### Work item
From the listing below, copy only the lines from the line that contains "none -> cyan round brick A2:B3 level 1" to the line that contains "brown slope C7:F8", counting those two lines as part of the copy.

### Dataset content
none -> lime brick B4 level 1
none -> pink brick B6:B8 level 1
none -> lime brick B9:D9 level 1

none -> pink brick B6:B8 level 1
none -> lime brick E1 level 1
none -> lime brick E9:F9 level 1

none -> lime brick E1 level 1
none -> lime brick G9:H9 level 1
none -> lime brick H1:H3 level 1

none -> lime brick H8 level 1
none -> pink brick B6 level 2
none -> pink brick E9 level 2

...

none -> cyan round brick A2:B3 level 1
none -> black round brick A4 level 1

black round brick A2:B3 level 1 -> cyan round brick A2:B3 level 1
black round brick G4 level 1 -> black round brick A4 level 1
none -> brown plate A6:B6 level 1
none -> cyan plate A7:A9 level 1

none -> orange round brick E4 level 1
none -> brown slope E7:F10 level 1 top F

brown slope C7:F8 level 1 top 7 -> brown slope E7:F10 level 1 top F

### Output of the exercise
none -> cyan round brick A2:B3 level 1
none -> black round brick A4 level 1

black round brick A2:B3 level 1 -> cyan round brick A2:B3 level 1
black round brick G4 level 1 -> black round brick A4 level 1
none -> brown plate A6:B6 level 1
none -> cyan plate A7:A9 level 1

none -> orange round brick E4 level 1
none -> brown slope E7:F10 level 1 top F

brown slope C7:F8 level 1 top 7 -> brown slope E7:F10 level 1 top F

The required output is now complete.